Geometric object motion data
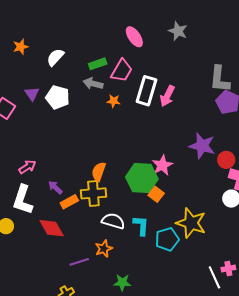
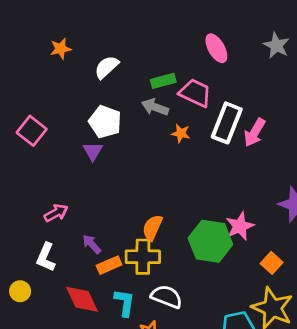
pink trapezoid: (122, 71) -> (195, 93), turned -100
purple triangle: (32, 94) -> (93, 151), moved
orange square: (156, 194) -> (272, 263), moved
white L-shape: (23, 200) -> (46, 257), size x0.7
cyan L-shape: (141, 226) -> (125, 303), moved

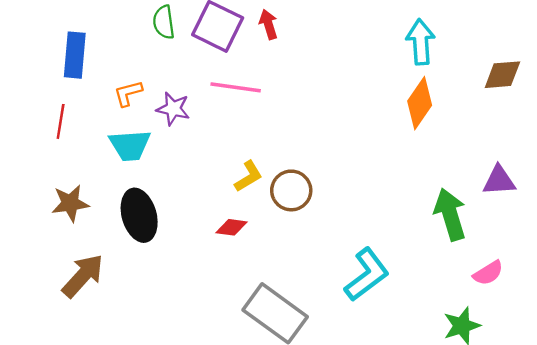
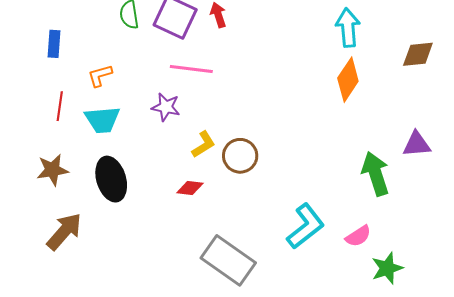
blue rectangle: (75, 55) -> (54, 44), size x0.7
purple star: (173, 109) -> (166, 107), moved
red line: (61, 121) -> (60, 106), moved
pink semicircle: (488, 273) -> (358, 236), moved

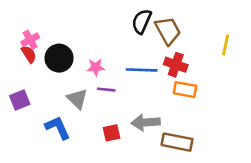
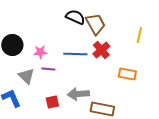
black semicircle: (142, 21) -> (75, 17), turned 90
red cross: (176, 65) -> (101, 50), turned 30
orange rectangle: (185, 90) -> (127, 74), moved

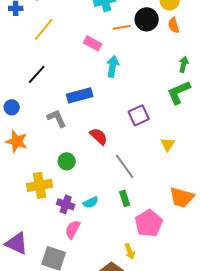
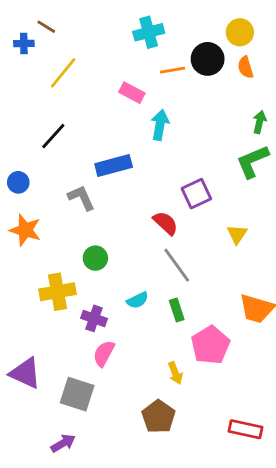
red semicircle: (99, 136) -> (166, 223), moved
cyan semicircle: (91, 202) -> (137, 300), moved
yellow arrow: (130, 251) -> (175, 373), moved

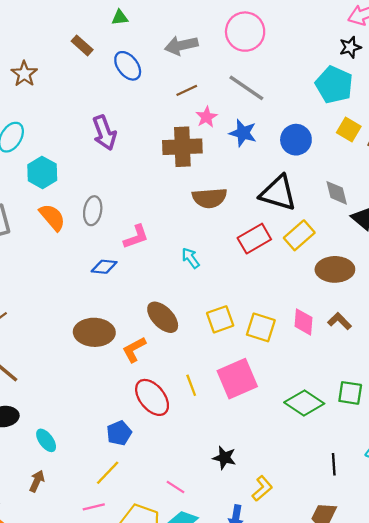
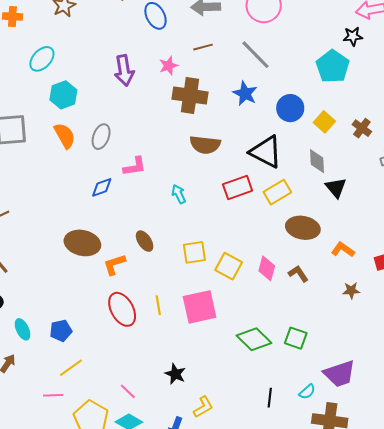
pink star: (207, 117) -> (169, 66), moved
yellow square: (349, 129) -> (324, 122), moved
blue diamond: (104, 267) -> (102, 187), turned -35
brown ellipse: (163, 317) -> (145, 241), size x0.7
blue pentagon: (119, 433) -> (61, 331), moved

__Problem statement__. Return the data verbatim, leaving out the pictures it holds.

__Task answer__.
pink trapezoid: (122, 71) -> (195, 93), turned -100
purple triangle: (32, 94) -> (93, 151), moved
orange square: (156, 194) -> (272, 263), moved
white L-shape: (23, 200) -> (46, 257), size x0.7
cyan L-shape: (141, 226) -> (125, 303), moved

blue rectangle: (75, 55) -> (54, 44), size x0.7
purple star: (173, 109) -> (166, 107), moved
red line: (61, 121) -> (60, 106), moved
pink semicircle: (488, 273) -> (358, 236), moved

black semicircle: (142, 21) -> (75, 17), turned 90
red cross: (176, 65) -> (101, 50), turned 30
orange rectangle: (185, 90) -> (127, 74), moved

red semicircle: (99, 136) -> (166, 223), moved
cyan semicircle: (91, 202) -> (137, 300), moved
yellow arrow: (130, 251) -> (175, 373), moved

pink star: (207, 117) -> (169, 66), moved
yellow square: (349, 129) -> (324, 122), moved
blue diamond: (104, 267) -> (102, 187), turned -35
brown ellipse: (163, 317) -> (145, 241), size x0.7
blue pentagon: (119, 433) -> (61, 331), moved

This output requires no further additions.